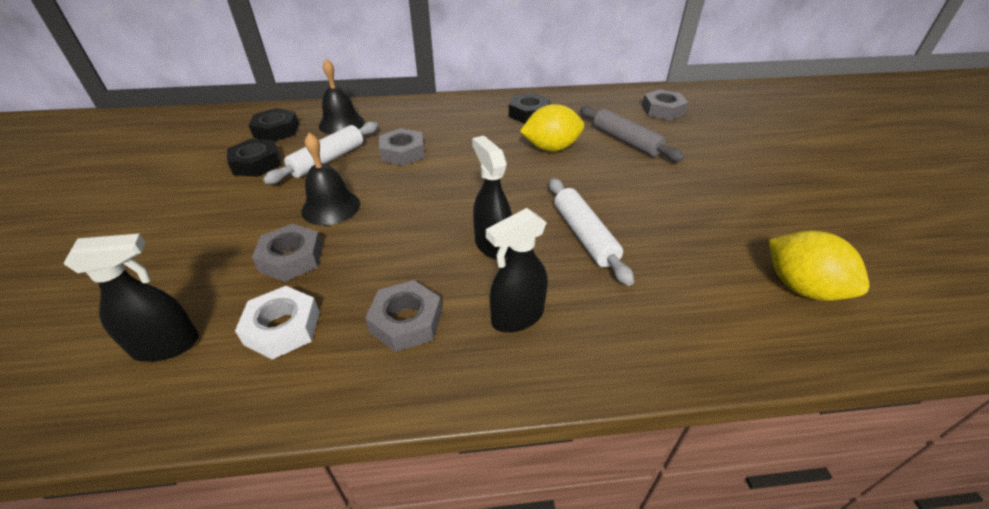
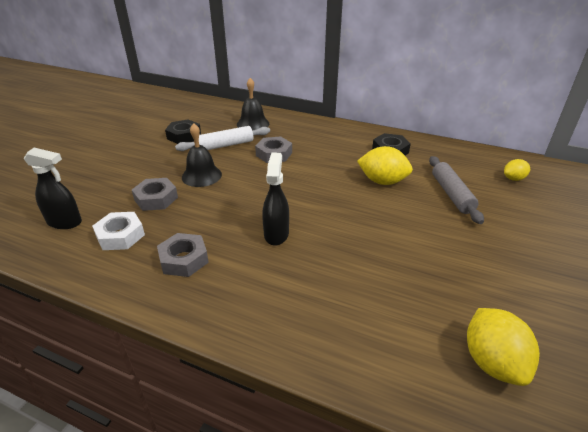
camera: 30 degrees right, 5 degrees down
(276, 130) = (211, 118): black nut -> none
(517, 317) = (249, 285): black spray bottle -> none
(584, 236) = (346, 252): white rolling pin -> none
(663, 110) = (513, 179): grey nut -> yellow lemon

→ Problem to solve
Only the text of the records belongs in the answer, printed exactly and without pictures.

→ Answer box
camera: 30 degrees right, 5 degrees down
(276, 130) = (211, 118): black nut -> none
(517, 317) = (249, 285): black spray bottle -> none
(584, 236) = (346, 252): white rolling pin -> none
(663, 110) = (513, 179): grey nut -> yellow lemon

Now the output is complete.